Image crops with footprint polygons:
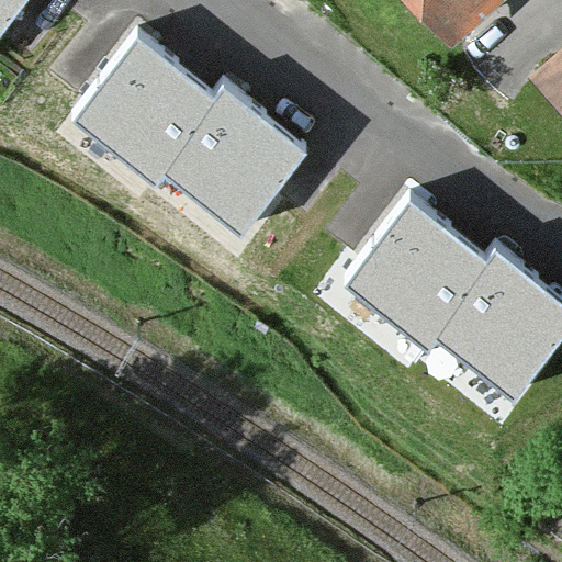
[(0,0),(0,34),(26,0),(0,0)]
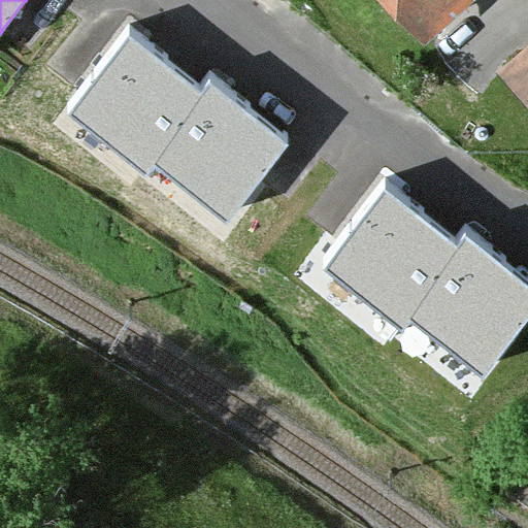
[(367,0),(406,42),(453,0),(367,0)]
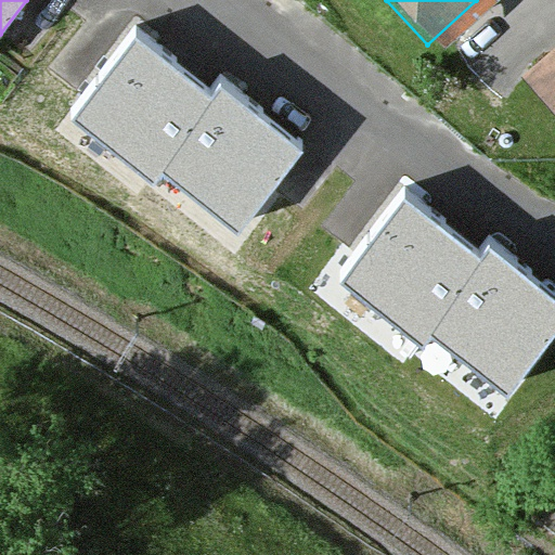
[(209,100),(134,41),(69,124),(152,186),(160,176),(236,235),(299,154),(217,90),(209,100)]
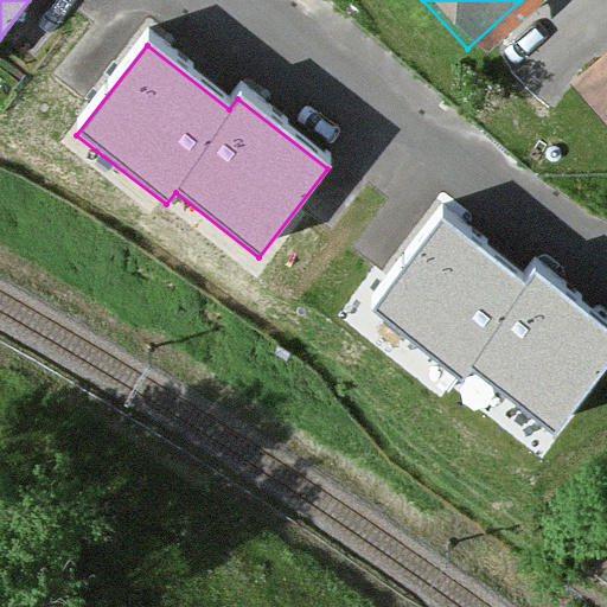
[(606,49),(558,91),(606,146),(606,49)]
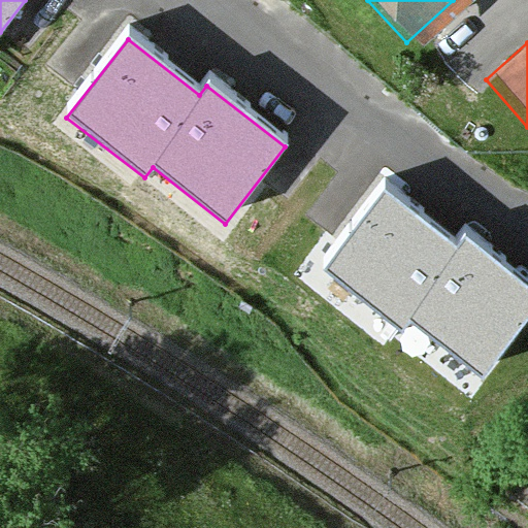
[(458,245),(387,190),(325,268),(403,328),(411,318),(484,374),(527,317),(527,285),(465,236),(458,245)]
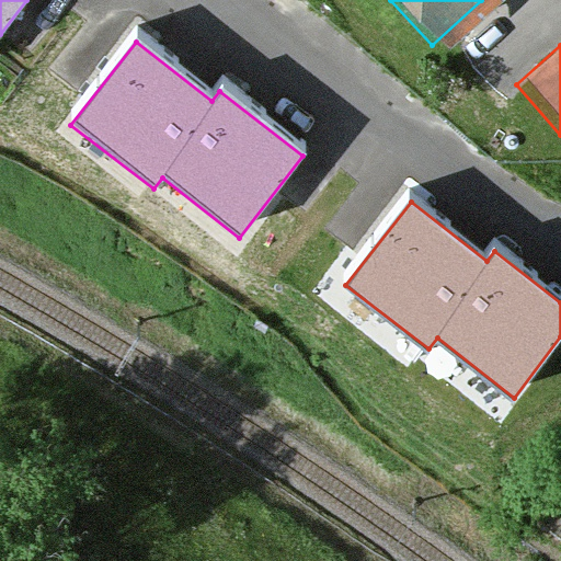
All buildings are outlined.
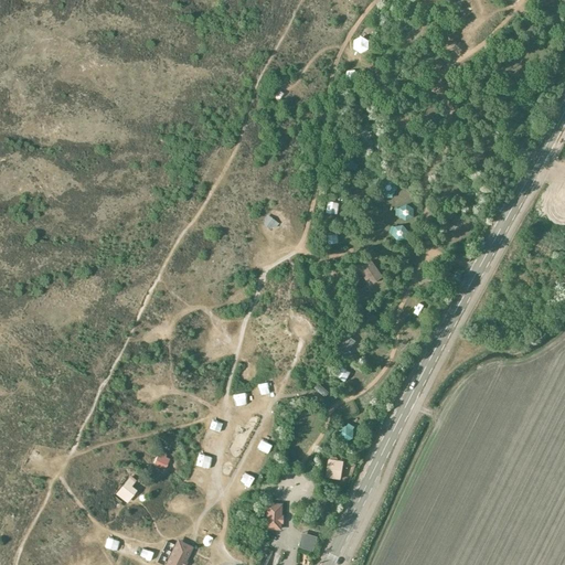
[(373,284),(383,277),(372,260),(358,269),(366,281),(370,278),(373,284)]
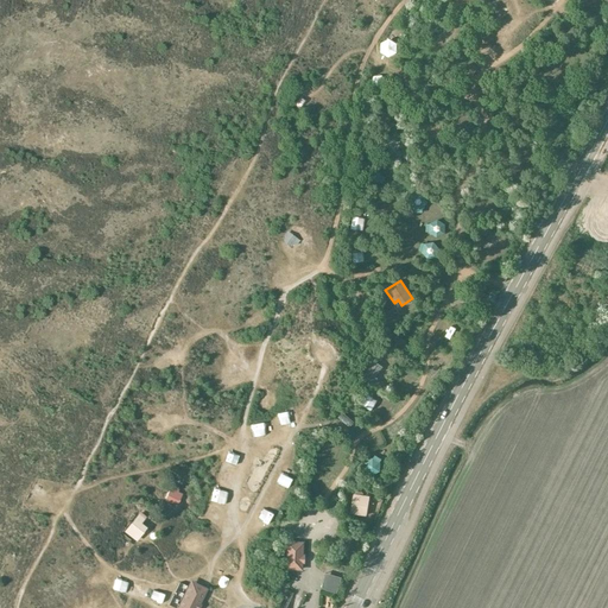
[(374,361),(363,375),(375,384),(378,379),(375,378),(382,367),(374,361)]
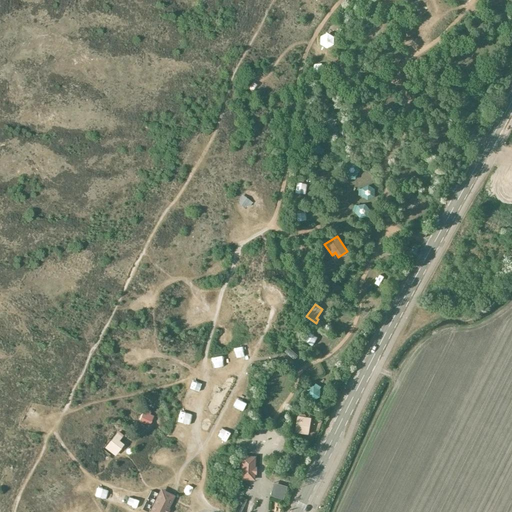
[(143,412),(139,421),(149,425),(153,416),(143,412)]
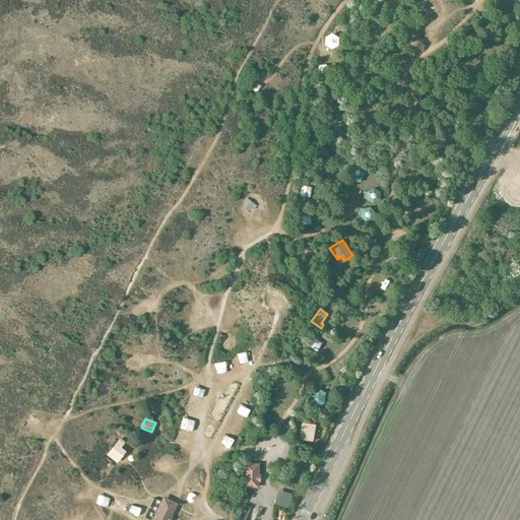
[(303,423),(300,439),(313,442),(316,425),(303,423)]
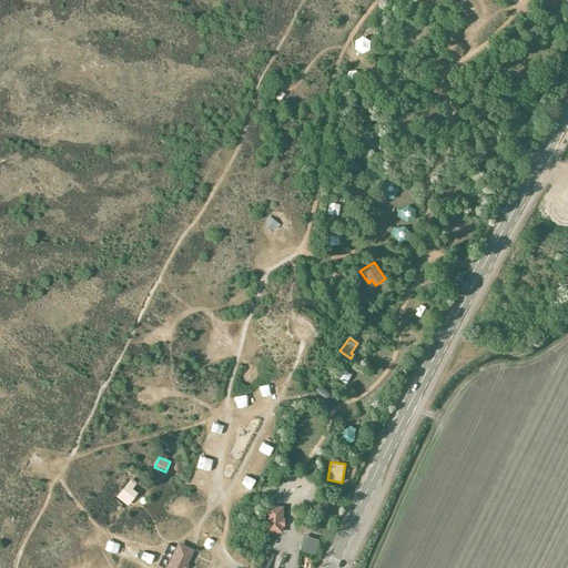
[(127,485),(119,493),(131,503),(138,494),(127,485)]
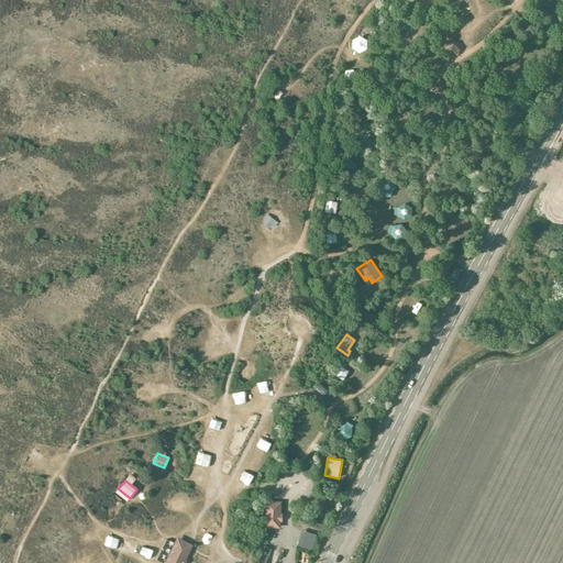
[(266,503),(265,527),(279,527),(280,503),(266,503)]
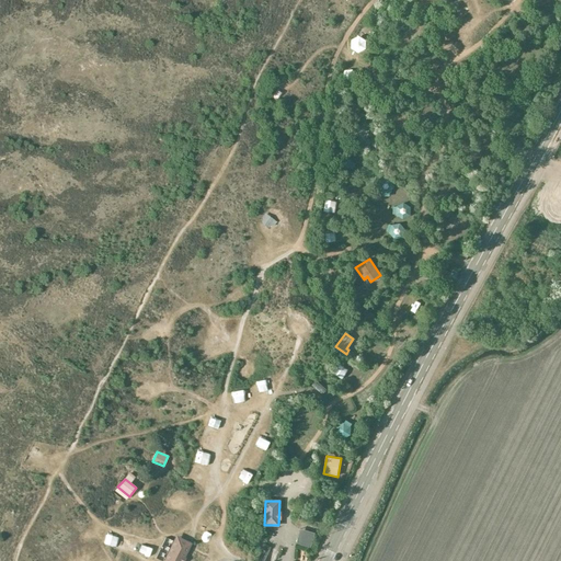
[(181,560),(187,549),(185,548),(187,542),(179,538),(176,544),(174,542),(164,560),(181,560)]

### Exercise brief
Please repeat, exactly and with nothing else, the lines from the one containing "[(606,49),(558,91),(606,146),(606,49)]" to the last line of the entries, both included, excluding any pictures.

### Task solution
[(606,49),(558,91),(606,146),(606,49)]
[(458,245),(387,190),(325,268),(403,328),(411,318),(484,374),(527,317),(527,285),(465,236),(458,245)]
All buildings are outlined.
[(373,284),(383,277),(372,260),(358,269),(366,281),(370,278),(373,284)]
[(374,361),(363,375),(375,384),(378,379),(375,378),(382,367),(374,361)]
[(143,412),(139,421),(149,425),(153,416),(143,412)]
[(303,423),(300,439),(313,442),(316,425),(303,423)]
[(127,485),(119,493),(131,503),(138,494),(127,485)]
[(266,503),(265,527),(279,527),(280,503),(266,503)]
[(181,560),(187,549),(185,548),(187,542),(179,538),(176,544),(174,542),(164,560),(181,560)]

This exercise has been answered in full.